*RECORDED INFORMATION:*
_____

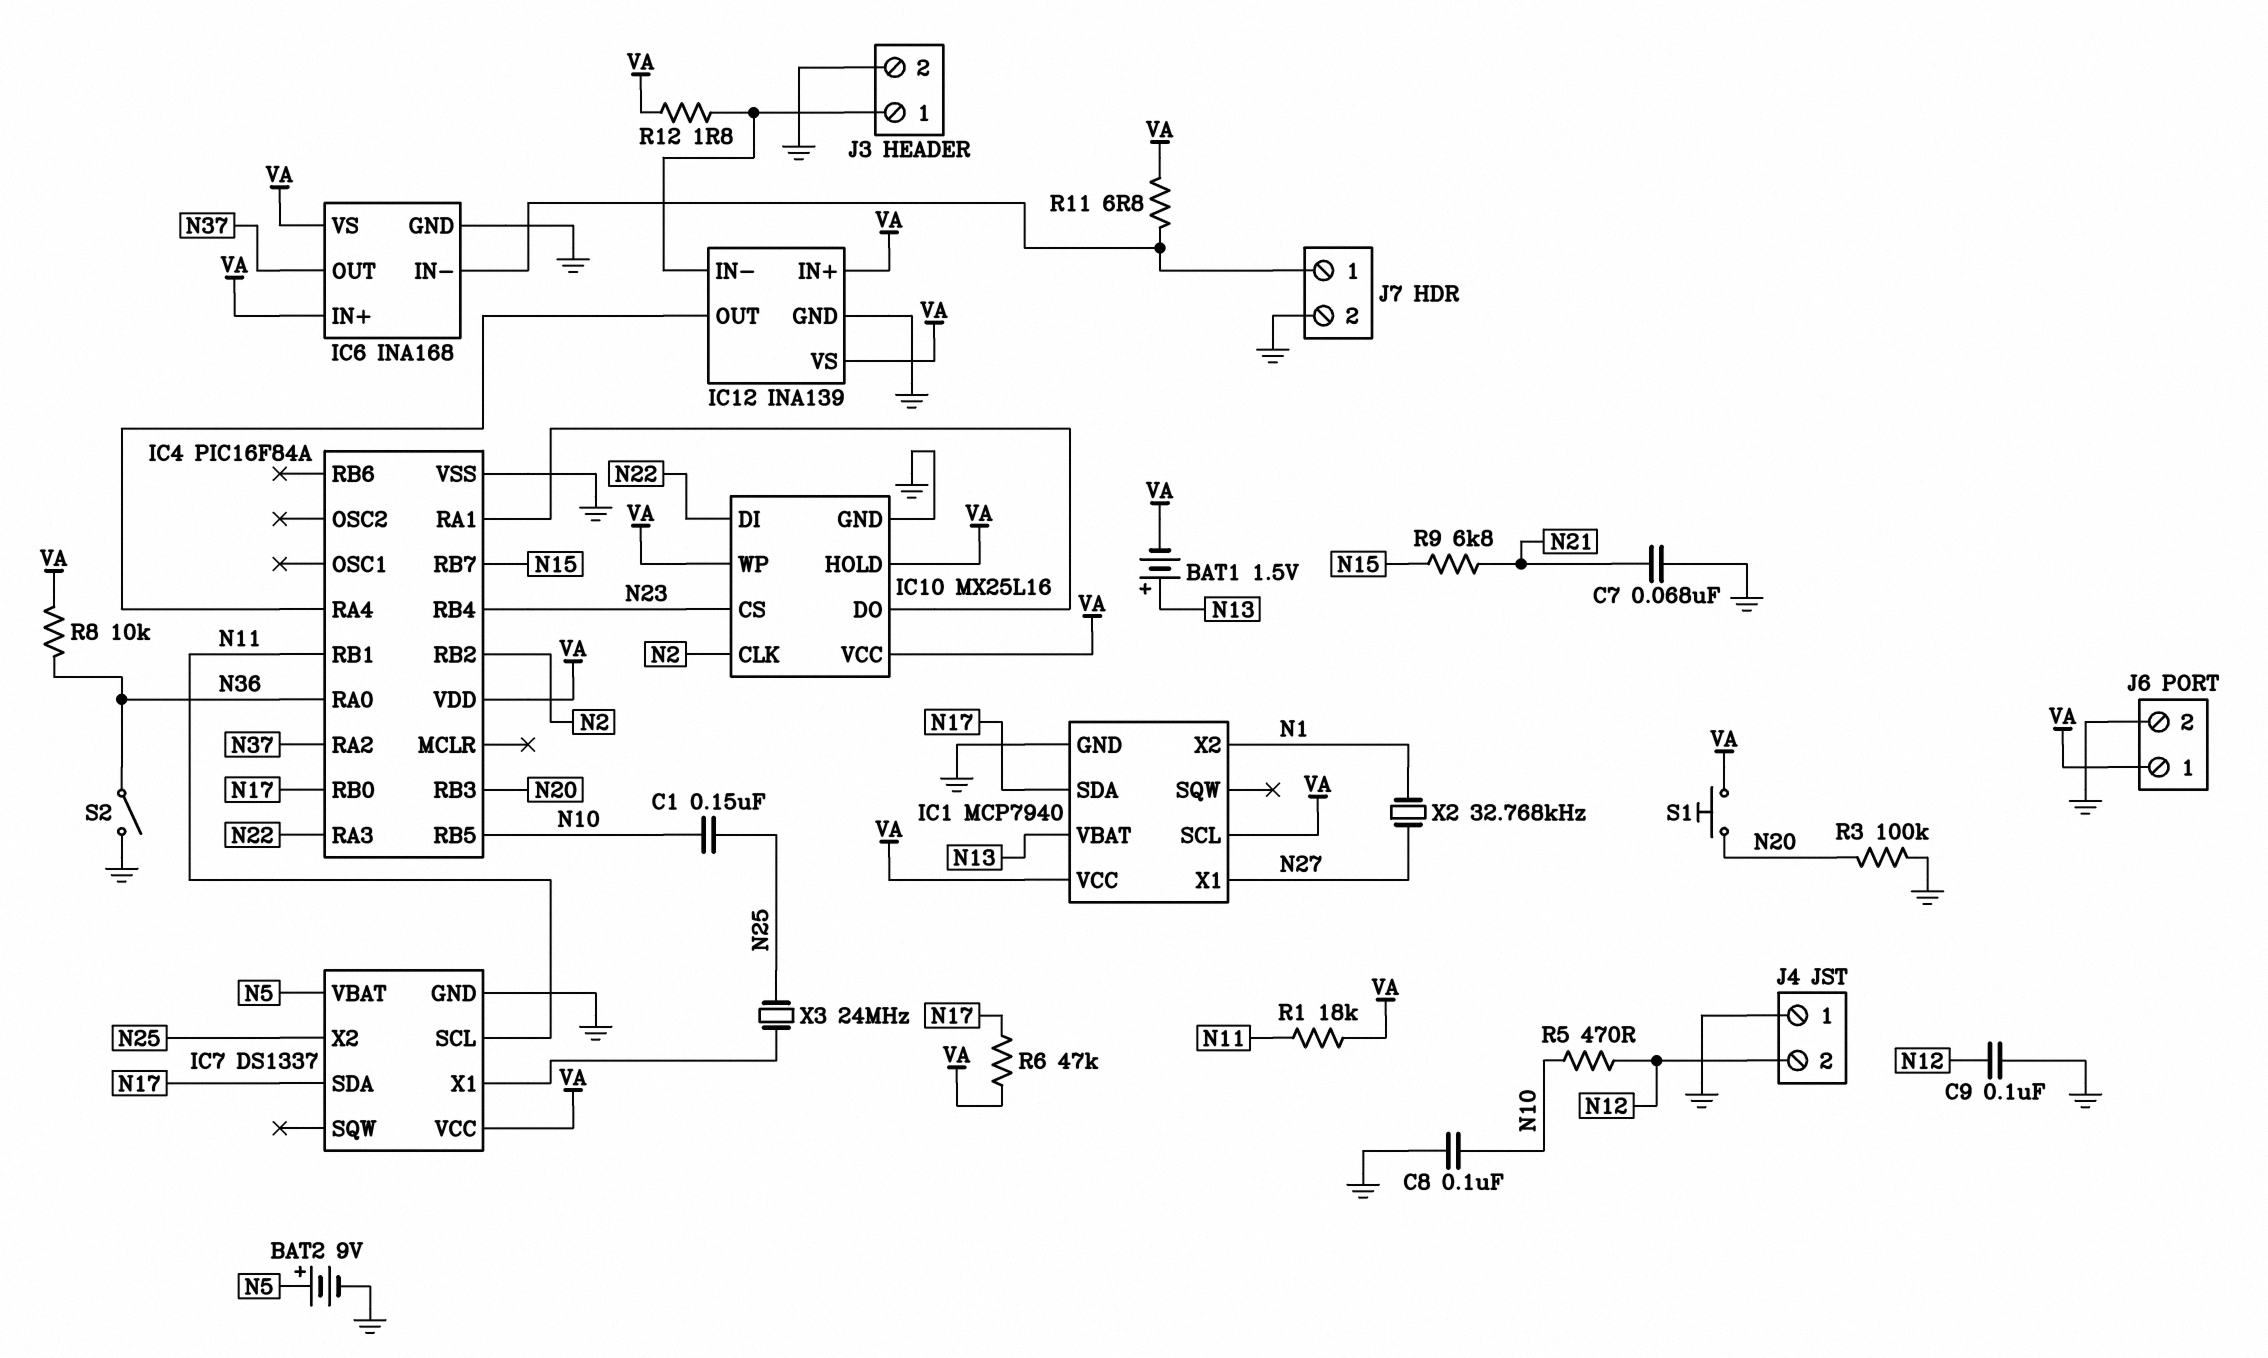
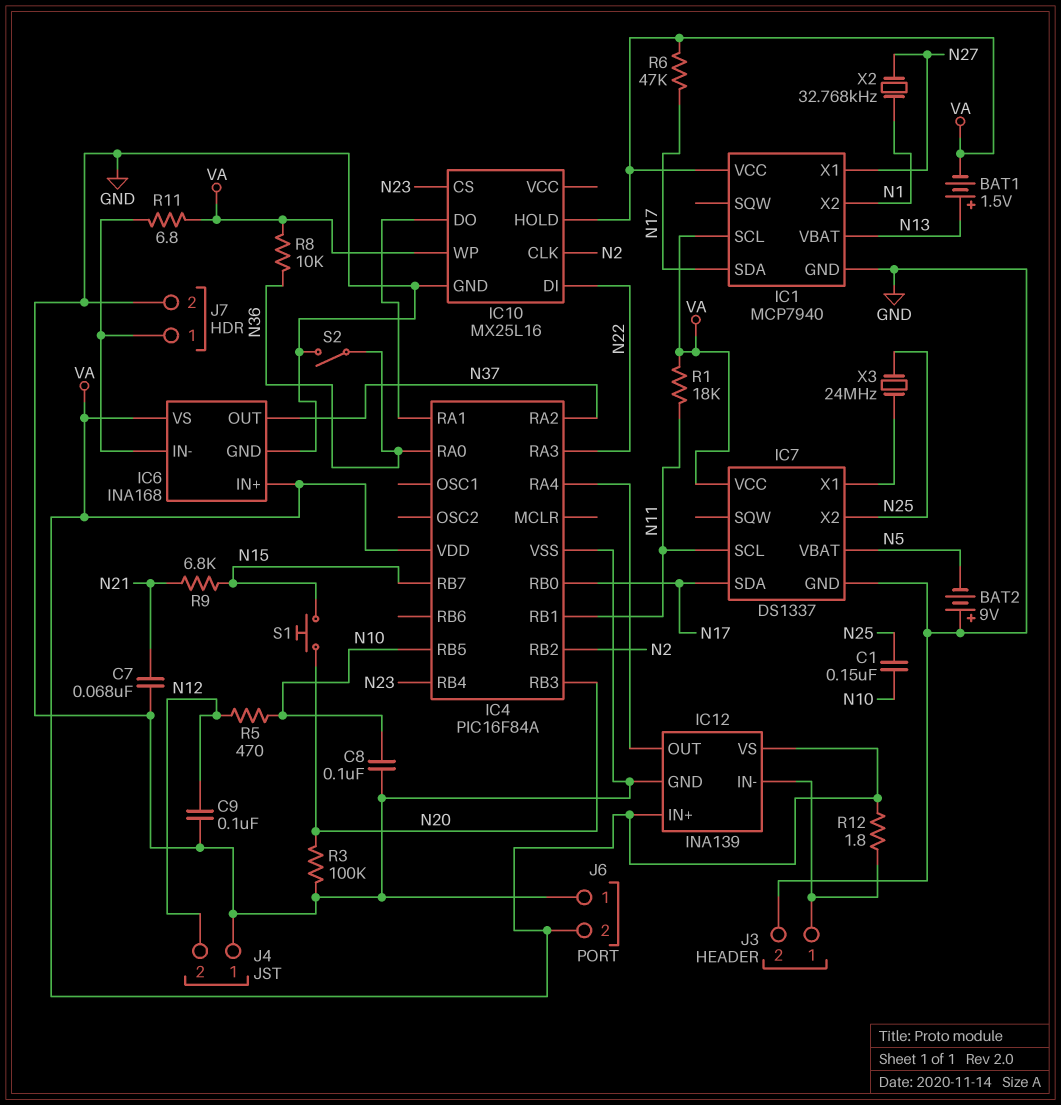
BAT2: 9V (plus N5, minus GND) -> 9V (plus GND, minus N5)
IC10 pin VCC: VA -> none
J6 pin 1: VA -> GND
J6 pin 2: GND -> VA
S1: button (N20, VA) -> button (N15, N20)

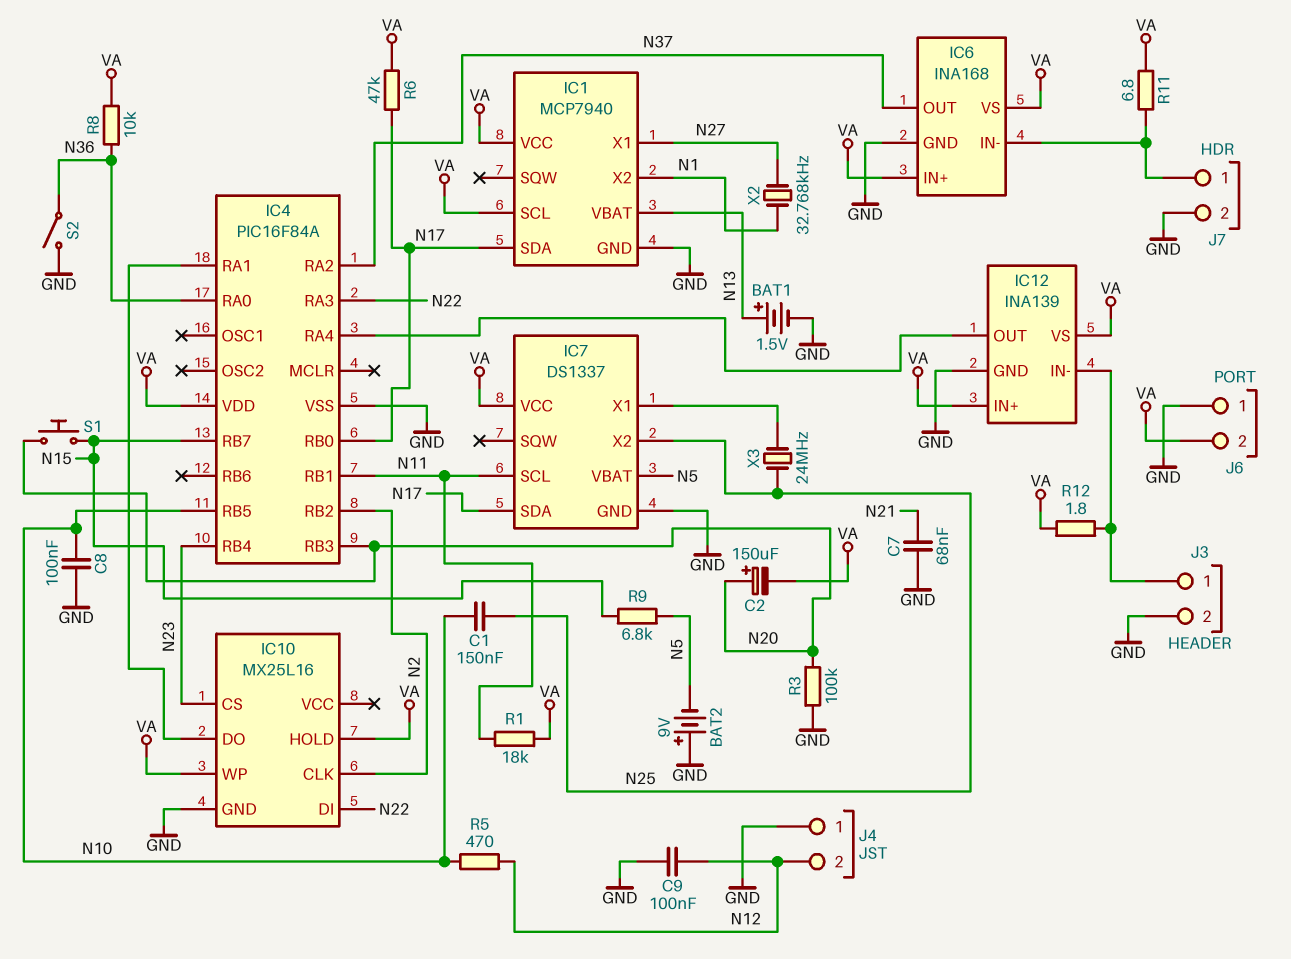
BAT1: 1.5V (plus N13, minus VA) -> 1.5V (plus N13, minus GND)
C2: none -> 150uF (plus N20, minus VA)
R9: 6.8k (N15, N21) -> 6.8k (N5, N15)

_____

*ABOUT THIS EXERCISE:*
Your answer must be an exact copy of the lines from the line with "IC10 pin VCC: VA -> none" to the final line of the data, both ends included, and no pictures.

*EXERCISE RESULT:*
IC10 pin VCC: VA -> none
J6 pin 1: VA -> GND
J6 pin 2: GND -> VA
S1: button (N20, VA) -> button (N15, N20)

BAT1: 1.5V (plus N13, minus VA) -> 1.5V (plus N13, minus GND)
C2: none -> 150uF (plus N20, minus VA)
R9: 6.8k (N15, N21) -> 6.8k (N5, N15)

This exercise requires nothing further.